(Spatial reasoning question data)
<<<<

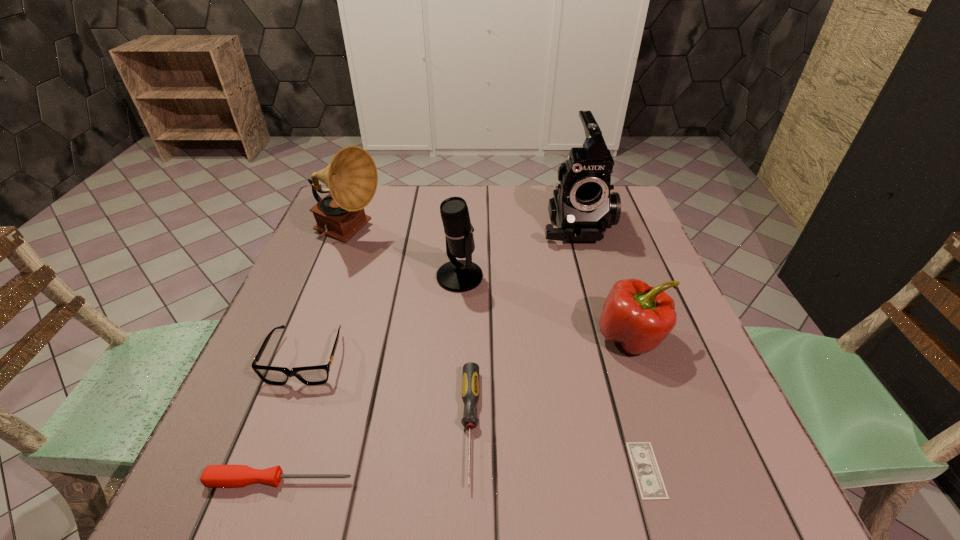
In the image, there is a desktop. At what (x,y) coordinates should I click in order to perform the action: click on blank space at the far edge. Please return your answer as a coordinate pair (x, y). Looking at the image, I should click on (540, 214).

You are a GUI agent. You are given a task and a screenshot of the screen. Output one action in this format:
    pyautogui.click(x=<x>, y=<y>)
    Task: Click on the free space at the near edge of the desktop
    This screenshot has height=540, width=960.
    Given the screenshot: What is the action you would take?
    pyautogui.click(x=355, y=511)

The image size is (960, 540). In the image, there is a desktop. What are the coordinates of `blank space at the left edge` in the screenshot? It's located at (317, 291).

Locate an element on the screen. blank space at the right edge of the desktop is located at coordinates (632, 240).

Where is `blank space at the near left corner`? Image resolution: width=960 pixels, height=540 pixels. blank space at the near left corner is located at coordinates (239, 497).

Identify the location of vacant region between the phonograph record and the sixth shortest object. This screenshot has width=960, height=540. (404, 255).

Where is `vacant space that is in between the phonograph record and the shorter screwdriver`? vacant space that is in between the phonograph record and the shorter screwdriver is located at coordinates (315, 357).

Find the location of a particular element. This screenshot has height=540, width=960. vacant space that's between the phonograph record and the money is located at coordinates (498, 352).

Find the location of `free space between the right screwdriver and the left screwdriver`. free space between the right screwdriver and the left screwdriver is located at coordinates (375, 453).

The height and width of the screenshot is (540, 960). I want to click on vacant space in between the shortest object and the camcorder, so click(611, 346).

>>>>
<<<<

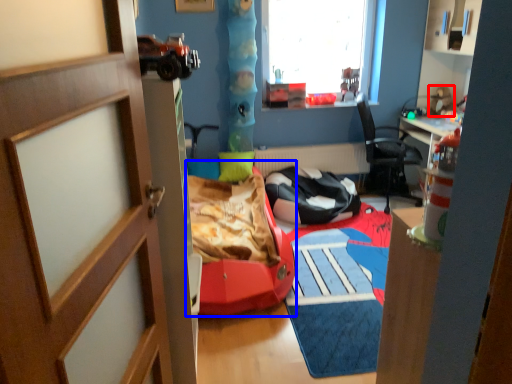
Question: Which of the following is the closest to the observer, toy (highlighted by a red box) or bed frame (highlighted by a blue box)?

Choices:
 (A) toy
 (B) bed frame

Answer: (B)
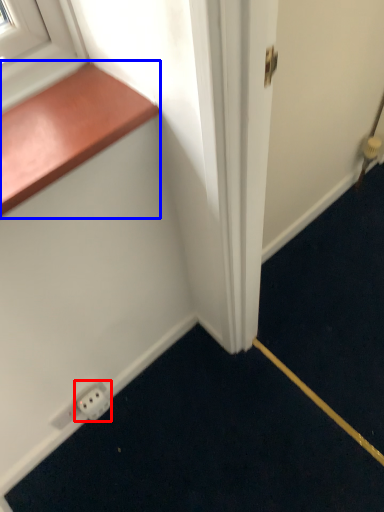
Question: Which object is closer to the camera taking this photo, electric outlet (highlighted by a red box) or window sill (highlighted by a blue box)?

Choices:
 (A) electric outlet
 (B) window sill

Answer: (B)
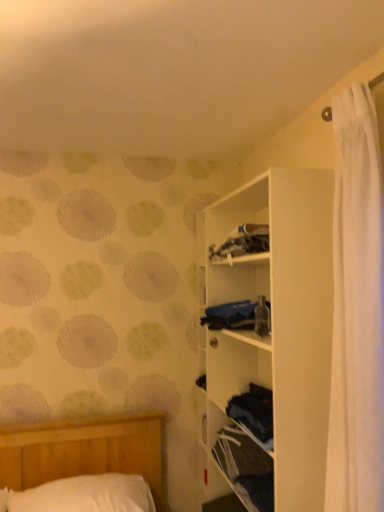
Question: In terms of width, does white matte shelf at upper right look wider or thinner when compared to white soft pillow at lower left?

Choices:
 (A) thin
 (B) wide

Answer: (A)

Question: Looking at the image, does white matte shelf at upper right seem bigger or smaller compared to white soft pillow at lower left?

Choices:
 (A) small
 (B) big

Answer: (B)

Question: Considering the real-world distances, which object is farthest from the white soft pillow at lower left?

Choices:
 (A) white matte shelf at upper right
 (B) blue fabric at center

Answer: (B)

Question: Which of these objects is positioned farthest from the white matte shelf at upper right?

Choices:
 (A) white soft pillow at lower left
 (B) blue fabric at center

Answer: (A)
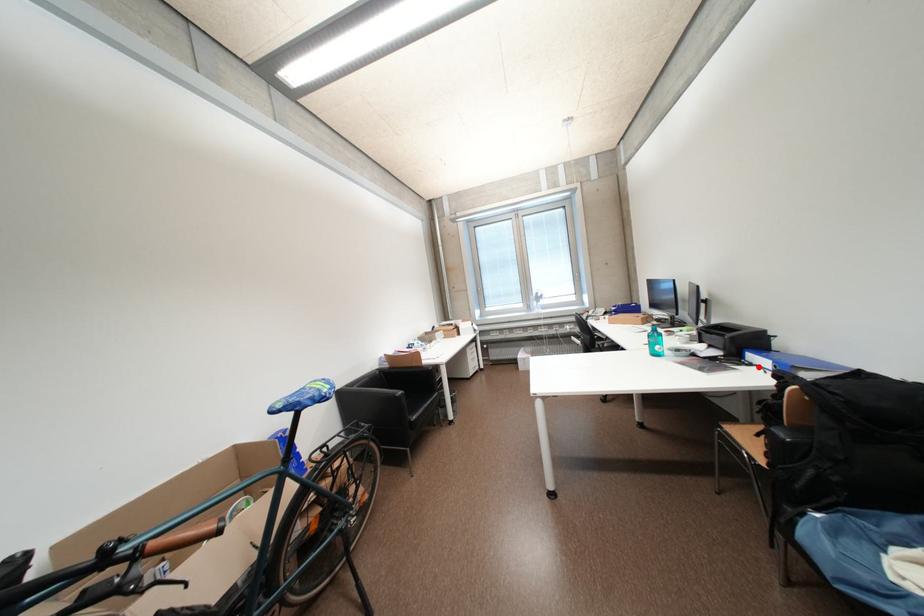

>>>>
<<<<

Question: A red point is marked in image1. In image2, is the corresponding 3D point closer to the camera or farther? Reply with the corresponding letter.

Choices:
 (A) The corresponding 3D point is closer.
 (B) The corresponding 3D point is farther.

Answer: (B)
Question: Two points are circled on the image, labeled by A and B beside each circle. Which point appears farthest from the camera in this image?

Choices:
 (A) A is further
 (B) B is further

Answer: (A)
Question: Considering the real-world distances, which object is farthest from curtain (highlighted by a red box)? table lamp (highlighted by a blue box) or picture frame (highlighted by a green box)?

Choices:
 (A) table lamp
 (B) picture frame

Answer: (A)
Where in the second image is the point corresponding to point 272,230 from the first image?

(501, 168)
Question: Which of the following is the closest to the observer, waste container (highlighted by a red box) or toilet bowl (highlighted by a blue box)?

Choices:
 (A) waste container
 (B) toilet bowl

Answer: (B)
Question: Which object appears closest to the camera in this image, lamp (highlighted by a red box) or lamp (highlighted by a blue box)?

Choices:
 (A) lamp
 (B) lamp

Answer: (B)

>>>>

• TASK REQUIREMENTS: Render the records as a Markdown table with the columns Row and Line, starting at the line that contains "Locate an element" and stopping after the line that contains "coordinates (239, 497).". Leave out blank lines.

• EXERCISE OUTPUT:
| Row | Line |
|---|---|
| 1 | Locate an element on the screen. blank space at the right edge of the desktop is located at coordinates (632, 240). |
| 2 | Where is `blank space at the near left corner`? Image resolution: width=960 pixels, height=540 pixels. blank space at the near left corner is located at coordinates (239, 497). |